START Dataset records

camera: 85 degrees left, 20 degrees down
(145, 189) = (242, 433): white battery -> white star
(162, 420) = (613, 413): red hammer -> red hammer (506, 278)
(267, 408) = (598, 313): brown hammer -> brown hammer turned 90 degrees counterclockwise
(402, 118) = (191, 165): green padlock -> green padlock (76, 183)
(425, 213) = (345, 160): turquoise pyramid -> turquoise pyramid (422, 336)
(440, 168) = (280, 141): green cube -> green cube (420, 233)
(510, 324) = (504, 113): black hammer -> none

END Dataset records
START Dataset records

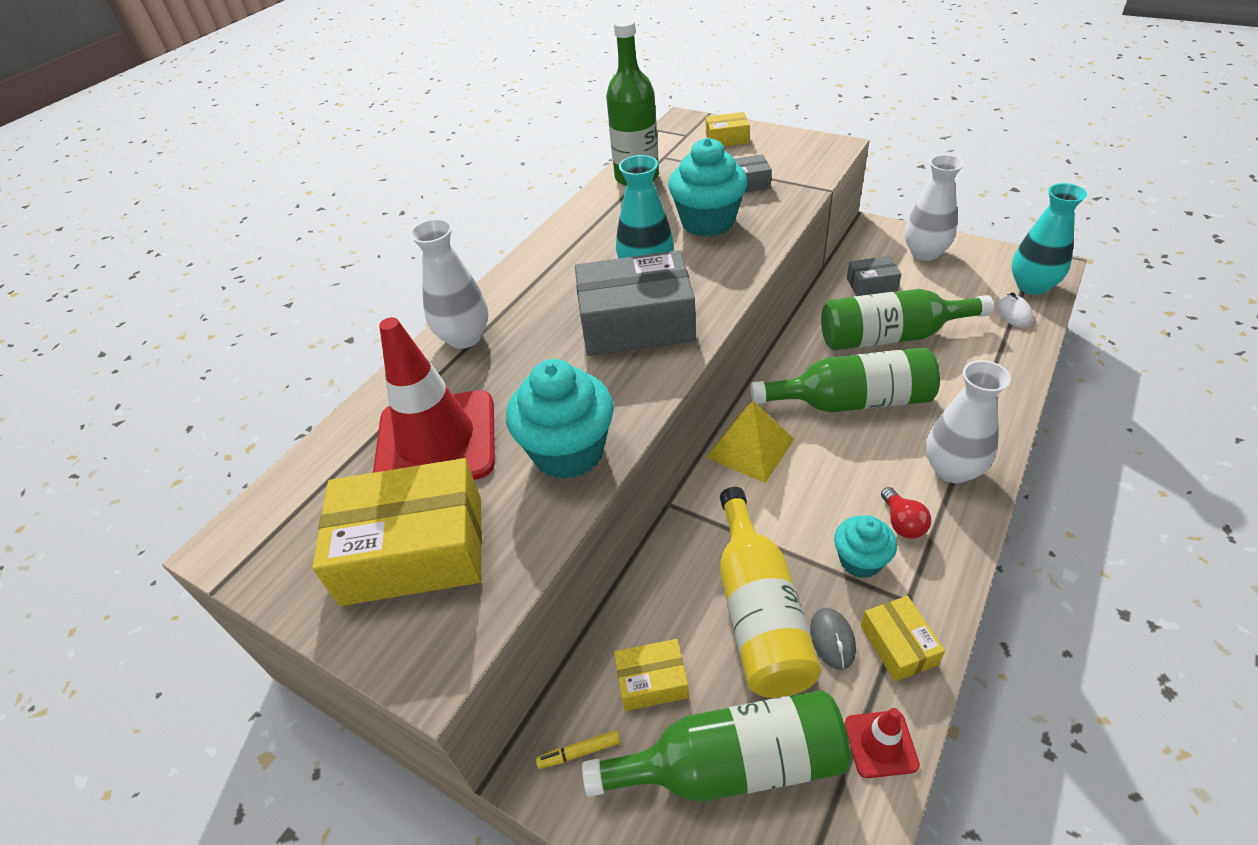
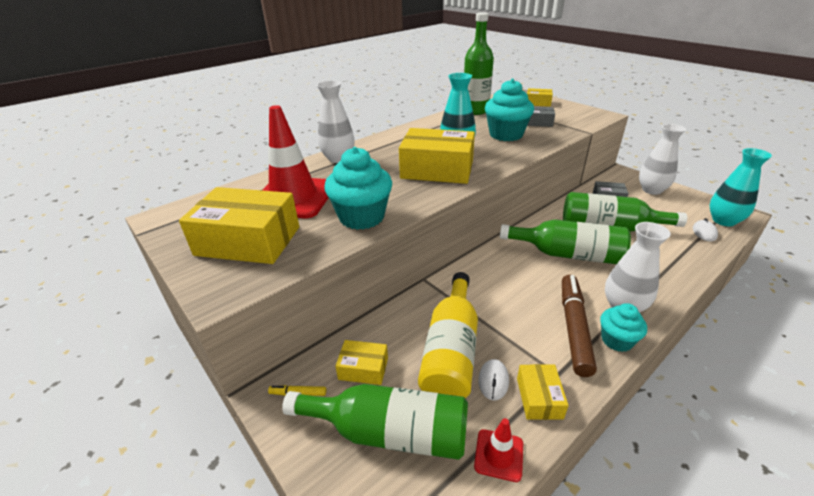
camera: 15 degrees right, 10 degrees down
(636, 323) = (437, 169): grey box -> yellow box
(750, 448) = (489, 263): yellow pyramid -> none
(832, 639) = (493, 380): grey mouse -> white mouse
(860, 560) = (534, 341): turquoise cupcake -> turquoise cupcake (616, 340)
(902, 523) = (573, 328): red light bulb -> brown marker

END Dataset records
START Dataset records

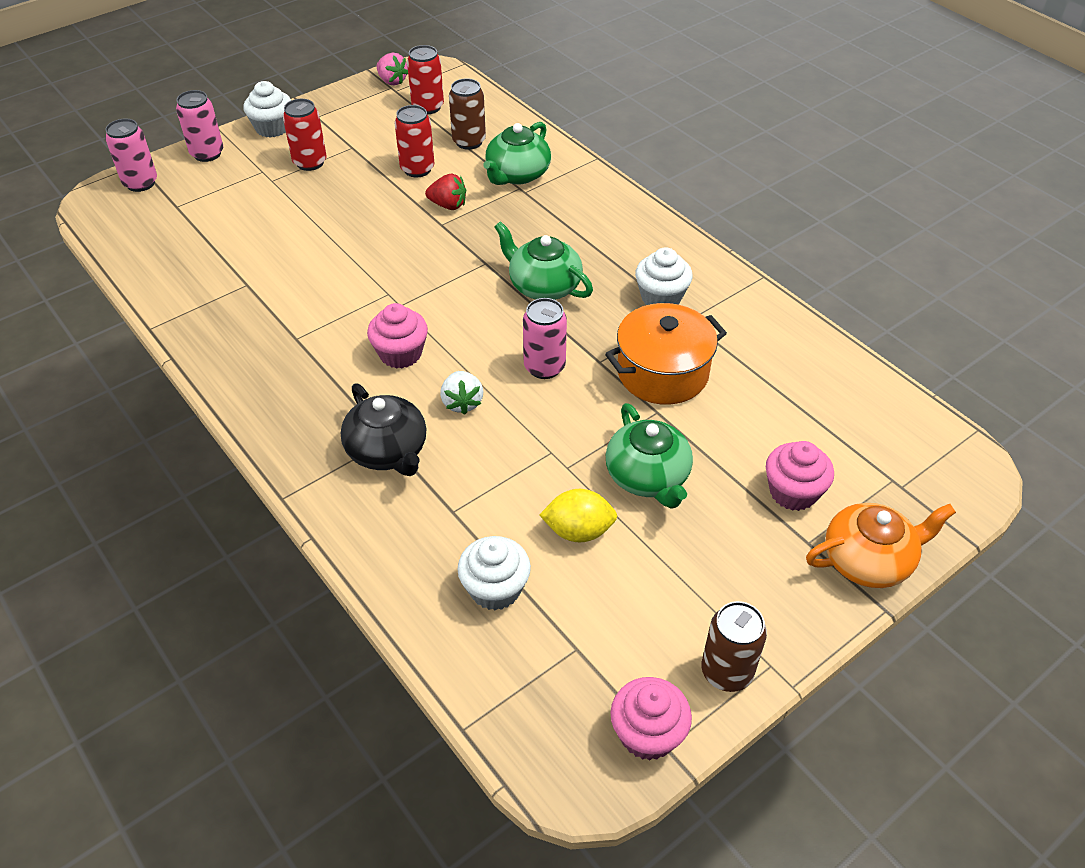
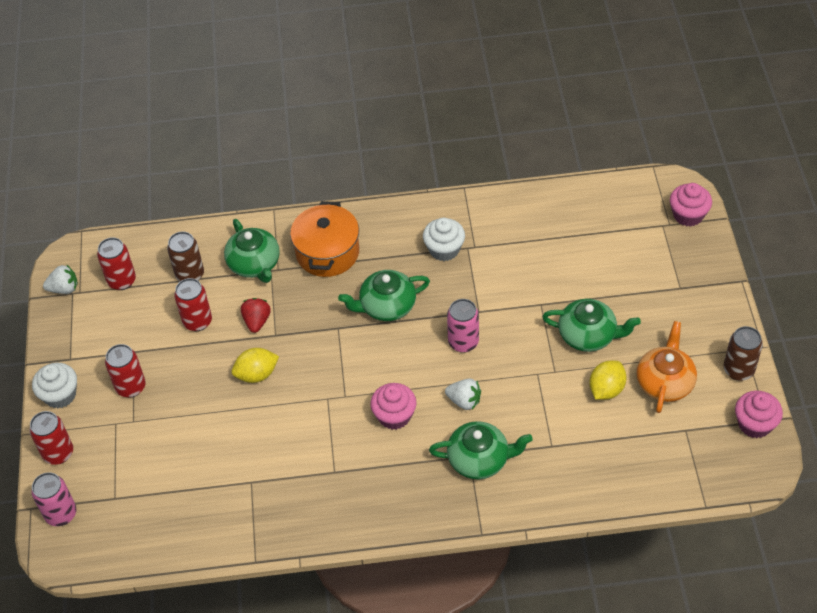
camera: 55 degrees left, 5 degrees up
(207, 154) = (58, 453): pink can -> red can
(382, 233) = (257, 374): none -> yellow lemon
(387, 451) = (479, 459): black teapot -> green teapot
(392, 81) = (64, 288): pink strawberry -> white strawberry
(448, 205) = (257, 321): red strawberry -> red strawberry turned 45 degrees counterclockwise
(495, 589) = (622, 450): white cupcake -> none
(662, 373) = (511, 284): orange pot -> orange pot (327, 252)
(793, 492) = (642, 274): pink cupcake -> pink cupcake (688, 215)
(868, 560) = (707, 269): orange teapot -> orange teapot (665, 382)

END Dataset records

**Task brief**
Return a word-for-word copy of the lines above from the one holding "(793, 492) = (642, 274): pink" through the one holding "(868, 560) = (707, 269): orange", with both of them included and nothing besides.

**Exercise output**
(793, 492) = (642, 274): pink cupcake -> pink cupcake (688, 215)
(868, 560) = (707, 269): orange teapot -> orange teapot (665, 382)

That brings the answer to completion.